═══ Raw records ═══
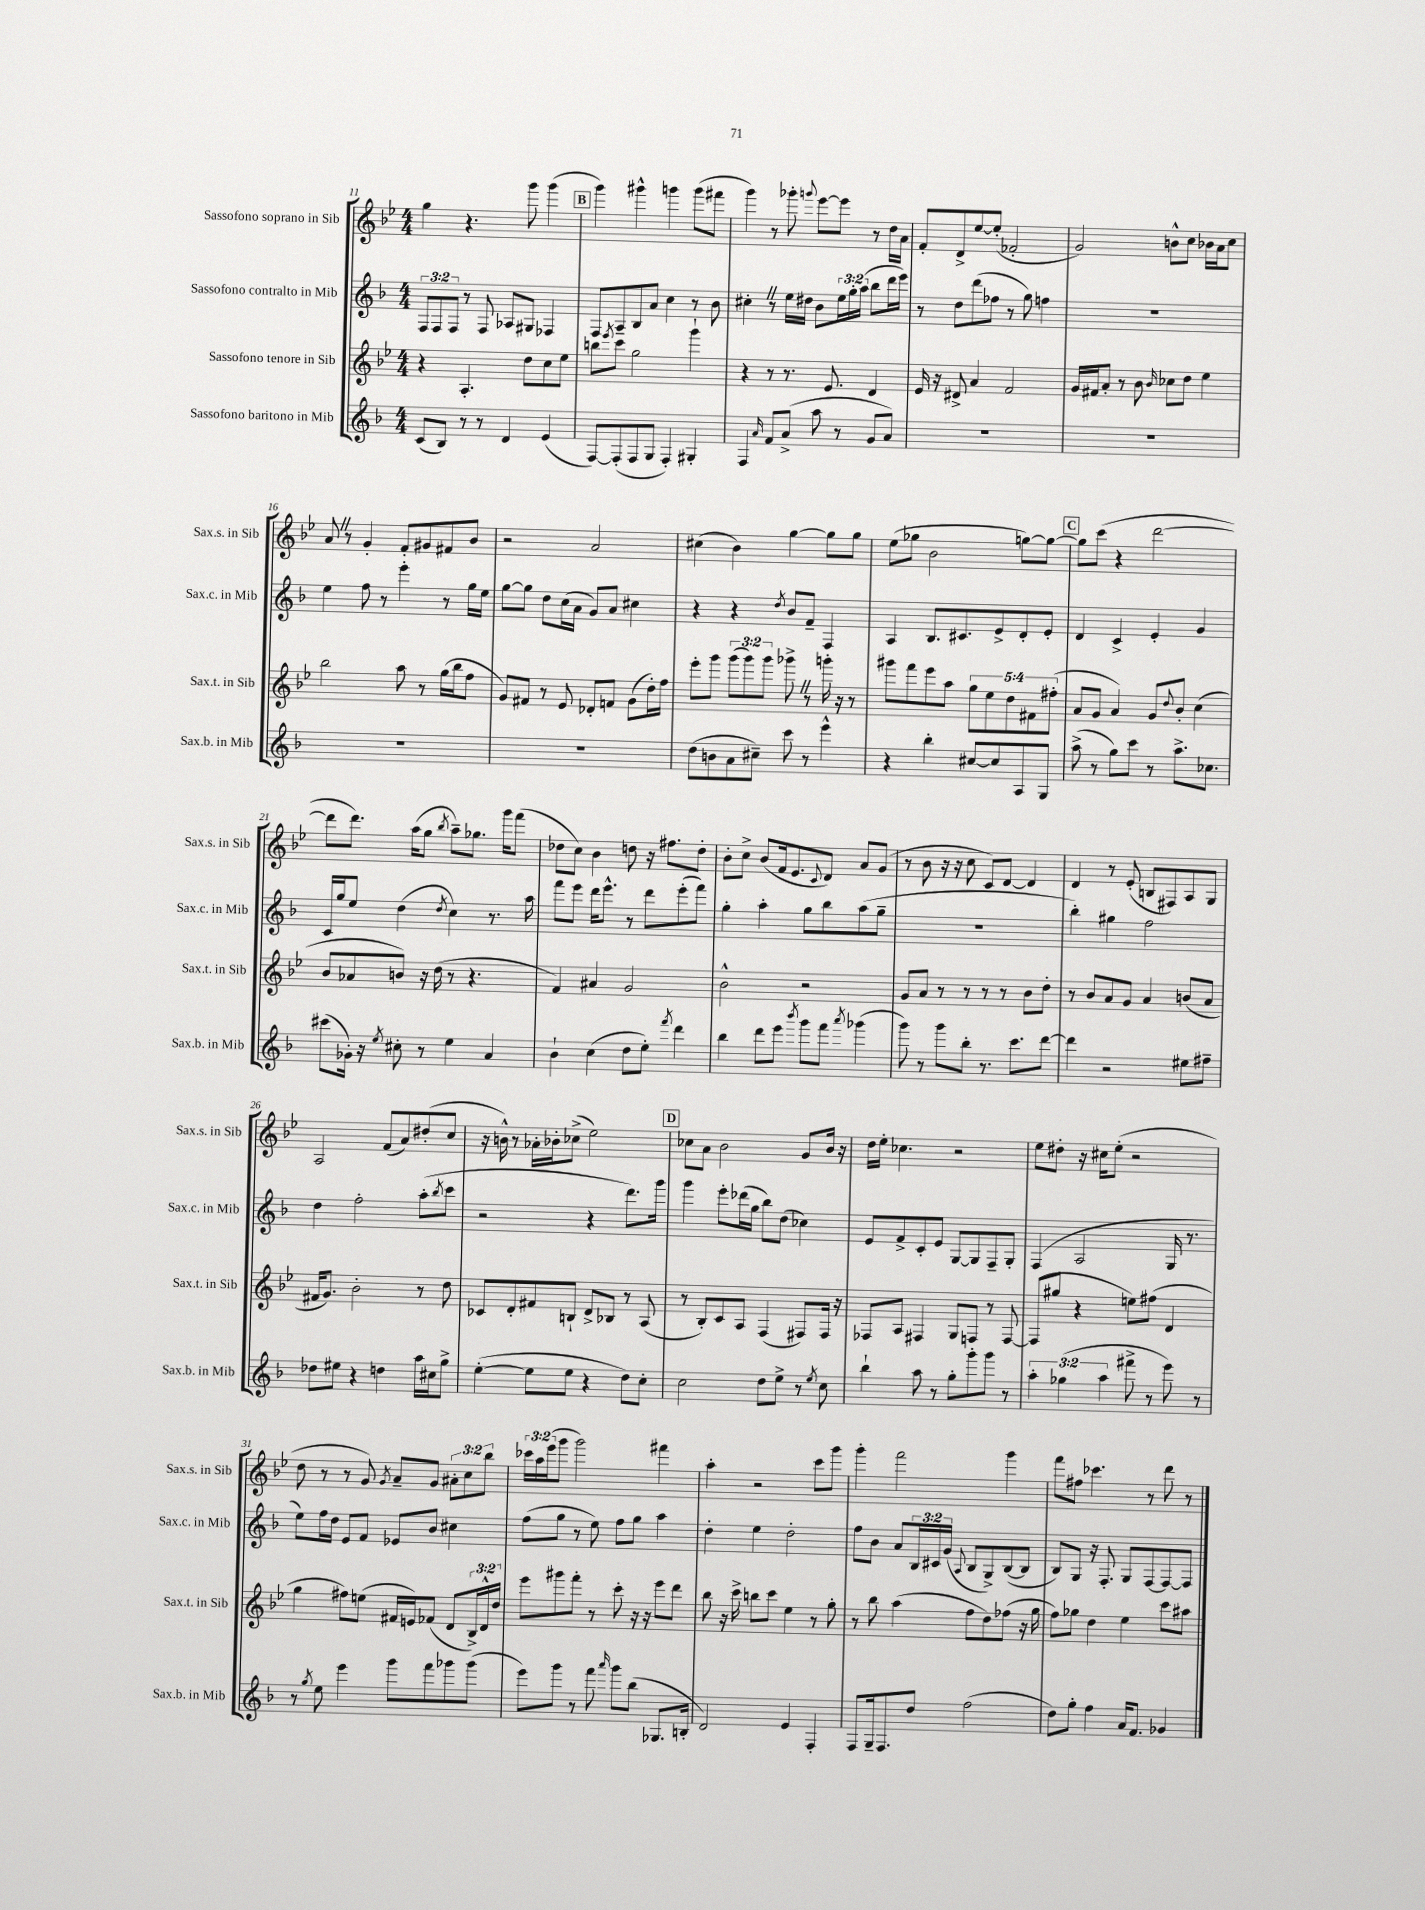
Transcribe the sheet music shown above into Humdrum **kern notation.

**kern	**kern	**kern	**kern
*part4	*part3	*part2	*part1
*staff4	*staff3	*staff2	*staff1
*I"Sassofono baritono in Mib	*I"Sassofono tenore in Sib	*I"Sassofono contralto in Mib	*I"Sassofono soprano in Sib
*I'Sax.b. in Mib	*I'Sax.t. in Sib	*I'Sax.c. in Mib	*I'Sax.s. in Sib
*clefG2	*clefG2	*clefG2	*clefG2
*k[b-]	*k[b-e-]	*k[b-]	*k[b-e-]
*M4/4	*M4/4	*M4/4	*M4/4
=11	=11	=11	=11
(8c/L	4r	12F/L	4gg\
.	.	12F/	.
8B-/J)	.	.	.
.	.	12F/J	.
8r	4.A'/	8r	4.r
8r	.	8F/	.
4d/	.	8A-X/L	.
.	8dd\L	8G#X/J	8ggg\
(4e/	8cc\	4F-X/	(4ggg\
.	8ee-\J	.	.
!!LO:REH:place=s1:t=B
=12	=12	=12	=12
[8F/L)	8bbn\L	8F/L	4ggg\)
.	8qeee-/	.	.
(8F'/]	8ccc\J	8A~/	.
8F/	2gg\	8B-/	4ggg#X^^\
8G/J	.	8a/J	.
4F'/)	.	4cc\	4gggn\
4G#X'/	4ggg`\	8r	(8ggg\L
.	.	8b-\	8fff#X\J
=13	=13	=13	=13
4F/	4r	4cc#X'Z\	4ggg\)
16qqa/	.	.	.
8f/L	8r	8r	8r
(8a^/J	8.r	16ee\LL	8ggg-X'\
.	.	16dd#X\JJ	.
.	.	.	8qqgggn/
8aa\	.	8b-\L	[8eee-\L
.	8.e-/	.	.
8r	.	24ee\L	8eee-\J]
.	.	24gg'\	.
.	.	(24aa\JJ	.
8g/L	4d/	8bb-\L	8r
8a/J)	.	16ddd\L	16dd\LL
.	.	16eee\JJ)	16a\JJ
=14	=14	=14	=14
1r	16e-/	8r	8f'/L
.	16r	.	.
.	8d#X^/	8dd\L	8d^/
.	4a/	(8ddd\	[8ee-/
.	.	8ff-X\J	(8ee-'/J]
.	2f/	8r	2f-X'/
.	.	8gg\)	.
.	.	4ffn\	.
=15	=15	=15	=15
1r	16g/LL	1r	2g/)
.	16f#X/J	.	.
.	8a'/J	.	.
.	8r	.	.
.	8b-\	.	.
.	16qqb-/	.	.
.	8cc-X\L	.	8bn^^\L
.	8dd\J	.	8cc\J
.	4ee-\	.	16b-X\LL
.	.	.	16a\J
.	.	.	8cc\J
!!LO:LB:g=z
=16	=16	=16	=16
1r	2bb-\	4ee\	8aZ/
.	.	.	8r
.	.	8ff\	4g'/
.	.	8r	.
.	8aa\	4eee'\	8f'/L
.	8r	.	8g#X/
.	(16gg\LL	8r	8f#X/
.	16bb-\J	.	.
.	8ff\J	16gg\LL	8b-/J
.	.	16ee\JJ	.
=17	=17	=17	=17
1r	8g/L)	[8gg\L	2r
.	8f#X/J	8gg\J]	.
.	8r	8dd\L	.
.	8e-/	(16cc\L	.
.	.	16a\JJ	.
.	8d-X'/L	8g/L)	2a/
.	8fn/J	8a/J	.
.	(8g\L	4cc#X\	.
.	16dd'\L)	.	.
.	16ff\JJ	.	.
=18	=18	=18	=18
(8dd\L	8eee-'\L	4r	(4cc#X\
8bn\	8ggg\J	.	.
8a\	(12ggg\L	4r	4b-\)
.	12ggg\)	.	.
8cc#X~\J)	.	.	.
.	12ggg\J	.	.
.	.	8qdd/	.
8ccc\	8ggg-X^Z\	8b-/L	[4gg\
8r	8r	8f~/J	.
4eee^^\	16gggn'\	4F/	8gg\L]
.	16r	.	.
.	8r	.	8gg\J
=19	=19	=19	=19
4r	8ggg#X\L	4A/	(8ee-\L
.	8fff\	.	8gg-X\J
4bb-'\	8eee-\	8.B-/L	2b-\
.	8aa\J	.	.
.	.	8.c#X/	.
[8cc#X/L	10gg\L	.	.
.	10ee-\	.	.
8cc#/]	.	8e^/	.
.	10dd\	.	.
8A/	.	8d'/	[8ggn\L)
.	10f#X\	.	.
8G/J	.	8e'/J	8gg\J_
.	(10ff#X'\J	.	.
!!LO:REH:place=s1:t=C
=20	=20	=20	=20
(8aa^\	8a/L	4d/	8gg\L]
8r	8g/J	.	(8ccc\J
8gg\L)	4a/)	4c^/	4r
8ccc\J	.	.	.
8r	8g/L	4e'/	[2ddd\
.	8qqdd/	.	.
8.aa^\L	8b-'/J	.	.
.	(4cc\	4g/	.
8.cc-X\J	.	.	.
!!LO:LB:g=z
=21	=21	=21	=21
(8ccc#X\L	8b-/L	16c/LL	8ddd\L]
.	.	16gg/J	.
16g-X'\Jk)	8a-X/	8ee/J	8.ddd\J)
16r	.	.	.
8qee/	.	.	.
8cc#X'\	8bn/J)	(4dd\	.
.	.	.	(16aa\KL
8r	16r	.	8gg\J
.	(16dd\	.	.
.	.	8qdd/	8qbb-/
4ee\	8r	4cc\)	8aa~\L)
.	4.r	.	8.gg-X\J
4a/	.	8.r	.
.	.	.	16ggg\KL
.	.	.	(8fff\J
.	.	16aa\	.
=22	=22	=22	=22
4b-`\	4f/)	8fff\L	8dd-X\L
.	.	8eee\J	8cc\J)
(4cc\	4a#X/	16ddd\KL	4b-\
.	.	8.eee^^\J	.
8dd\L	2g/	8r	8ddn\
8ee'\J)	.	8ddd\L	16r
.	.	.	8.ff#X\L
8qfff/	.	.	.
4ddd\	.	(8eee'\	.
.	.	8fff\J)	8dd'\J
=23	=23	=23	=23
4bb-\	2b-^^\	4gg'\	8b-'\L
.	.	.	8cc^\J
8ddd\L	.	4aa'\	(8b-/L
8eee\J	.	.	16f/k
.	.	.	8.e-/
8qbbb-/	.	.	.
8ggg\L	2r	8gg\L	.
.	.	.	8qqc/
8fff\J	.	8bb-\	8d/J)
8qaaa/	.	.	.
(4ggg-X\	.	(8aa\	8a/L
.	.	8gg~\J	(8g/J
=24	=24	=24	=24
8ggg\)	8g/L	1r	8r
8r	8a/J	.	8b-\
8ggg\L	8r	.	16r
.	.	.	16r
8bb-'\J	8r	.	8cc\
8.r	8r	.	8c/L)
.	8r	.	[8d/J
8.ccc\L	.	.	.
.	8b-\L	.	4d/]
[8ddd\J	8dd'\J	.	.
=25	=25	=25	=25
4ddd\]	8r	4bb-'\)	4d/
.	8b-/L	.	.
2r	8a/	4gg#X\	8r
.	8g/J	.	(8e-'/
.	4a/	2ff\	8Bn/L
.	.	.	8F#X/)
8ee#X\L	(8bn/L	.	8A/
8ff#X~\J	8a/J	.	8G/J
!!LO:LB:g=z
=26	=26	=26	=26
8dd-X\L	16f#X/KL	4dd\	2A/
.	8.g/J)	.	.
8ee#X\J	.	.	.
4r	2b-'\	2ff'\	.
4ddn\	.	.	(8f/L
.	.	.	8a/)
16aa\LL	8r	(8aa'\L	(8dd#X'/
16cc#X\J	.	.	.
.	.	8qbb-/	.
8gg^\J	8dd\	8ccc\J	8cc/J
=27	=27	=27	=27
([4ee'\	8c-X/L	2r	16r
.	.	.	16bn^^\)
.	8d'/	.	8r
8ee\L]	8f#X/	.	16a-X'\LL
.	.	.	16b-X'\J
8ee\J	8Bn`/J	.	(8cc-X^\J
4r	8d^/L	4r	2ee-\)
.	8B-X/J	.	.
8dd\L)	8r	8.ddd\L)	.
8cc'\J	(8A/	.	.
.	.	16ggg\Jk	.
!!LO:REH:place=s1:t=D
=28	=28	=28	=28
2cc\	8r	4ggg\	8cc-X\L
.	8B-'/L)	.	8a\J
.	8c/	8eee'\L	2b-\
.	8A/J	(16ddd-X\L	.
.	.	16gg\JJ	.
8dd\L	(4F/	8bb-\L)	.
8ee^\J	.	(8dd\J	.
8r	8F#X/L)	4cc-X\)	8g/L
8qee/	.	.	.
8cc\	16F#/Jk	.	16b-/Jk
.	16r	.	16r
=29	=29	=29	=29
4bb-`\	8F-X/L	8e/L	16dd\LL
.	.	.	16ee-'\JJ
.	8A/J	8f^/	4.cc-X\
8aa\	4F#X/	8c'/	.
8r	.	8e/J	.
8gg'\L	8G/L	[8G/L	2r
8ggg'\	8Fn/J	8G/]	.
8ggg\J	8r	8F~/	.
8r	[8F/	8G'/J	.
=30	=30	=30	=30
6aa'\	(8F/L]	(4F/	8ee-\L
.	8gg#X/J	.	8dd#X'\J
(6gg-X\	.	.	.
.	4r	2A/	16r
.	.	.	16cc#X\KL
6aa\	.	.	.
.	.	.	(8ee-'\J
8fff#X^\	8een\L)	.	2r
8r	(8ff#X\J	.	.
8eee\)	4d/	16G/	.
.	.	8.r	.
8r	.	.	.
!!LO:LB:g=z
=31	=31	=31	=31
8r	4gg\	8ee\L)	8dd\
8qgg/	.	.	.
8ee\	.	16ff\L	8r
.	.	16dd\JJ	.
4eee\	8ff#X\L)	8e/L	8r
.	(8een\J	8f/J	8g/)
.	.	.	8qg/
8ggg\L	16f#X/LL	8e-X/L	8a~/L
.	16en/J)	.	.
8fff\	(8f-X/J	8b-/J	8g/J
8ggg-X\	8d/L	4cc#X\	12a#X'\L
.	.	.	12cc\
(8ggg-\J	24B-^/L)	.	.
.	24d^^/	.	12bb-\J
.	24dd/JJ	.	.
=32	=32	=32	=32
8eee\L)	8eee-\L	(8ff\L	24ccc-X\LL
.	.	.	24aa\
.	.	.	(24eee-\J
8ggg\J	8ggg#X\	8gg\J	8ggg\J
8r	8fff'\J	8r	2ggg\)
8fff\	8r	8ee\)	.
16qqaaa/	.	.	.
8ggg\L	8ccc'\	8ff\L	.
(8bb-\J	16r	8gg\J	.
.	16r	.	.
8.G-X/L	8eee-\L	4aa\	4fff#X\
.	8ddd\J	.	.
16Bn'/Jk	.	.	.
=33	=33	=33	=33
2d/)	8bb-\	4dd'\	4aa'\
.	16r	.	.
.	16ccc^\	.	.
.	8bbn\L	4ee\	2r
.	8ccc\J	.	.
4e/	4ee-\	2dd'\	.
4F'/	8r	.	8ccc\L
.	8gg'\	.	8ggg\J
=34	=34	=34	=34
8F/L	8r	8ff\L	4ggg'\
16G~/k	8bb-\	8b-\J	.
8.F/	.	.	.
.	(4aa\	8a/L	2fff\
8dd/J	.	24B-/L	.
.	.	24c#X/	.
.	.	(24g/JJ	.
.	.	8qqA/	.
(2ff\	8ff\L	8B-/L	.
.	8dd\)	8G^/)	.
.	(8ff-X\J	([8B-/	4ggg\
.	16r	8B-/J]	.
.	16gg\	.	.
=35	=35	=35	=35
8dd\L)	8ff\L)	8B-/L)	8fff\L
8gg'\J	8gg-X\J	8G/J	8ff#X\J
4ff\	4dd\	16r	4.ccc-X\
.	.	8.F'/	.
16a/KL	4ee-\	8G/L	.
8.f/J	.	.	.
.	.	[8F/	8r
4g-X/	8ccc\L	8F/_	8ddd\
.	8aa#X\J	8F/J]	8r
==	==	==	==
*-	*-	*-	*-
═══
Your task ▸ Show every line in the rows above that contains the string "place".

Exercise solution ▸
!!LO:REH:place=s1:t=B
!!LO:REH:place=s1:t=C
!!LO:REH:place=s1:t=D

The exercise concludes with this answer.